YOUR OBJECTIVE: From the entries below, output the line with "blue brick E3:F3" and each following line up to and including the line with "blue brick J3", exactly as written.

INFORMATION GIVEN:
·····
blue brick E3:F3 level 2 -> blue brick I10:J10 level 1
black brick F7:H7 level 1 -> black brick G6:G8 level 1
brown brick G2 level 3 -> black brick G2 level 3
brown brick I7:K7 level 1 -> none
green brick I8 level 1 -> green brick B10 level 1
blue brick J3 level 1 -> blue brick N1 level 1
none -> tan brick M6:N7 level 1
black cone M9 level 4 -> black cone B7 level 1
·····
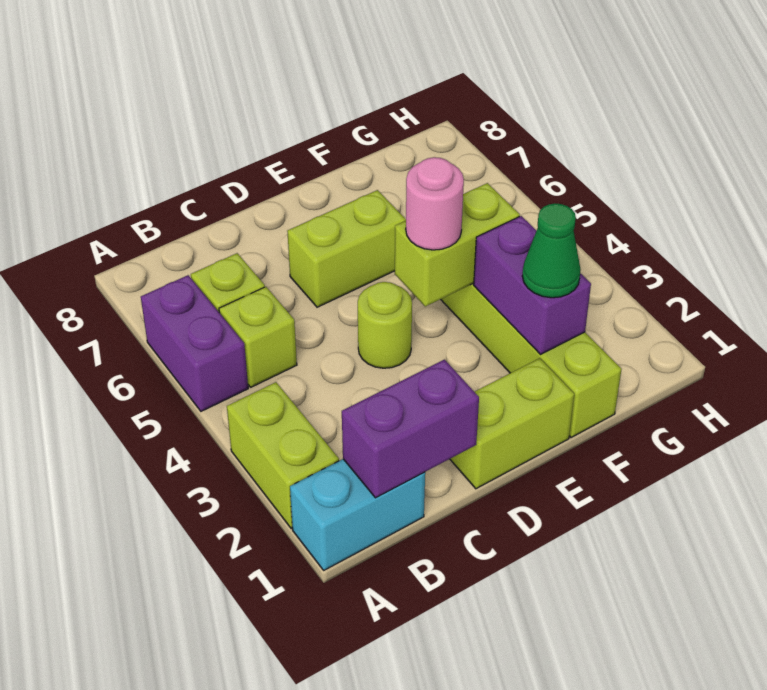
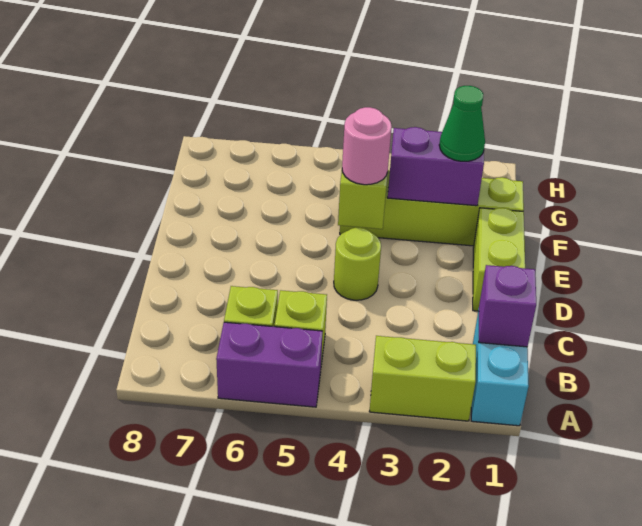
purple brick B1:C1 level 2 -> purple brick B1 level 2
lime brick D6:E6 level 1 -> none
·····
ANSWER TO THIS TASK:
blue brick E3:F3 level 2 -> blue brick I10:J10 level 1
black brick F7:H7 level 1 -> black brick G6:G8 level 1
brown brick G2 level 3 -> black brick G2 level 3
brown brick I7:K7 level 1 -> none
green brick I8 level 1 -> green brick B10 level 1
blue brick J3 level 1 -> blue brick N1 level 1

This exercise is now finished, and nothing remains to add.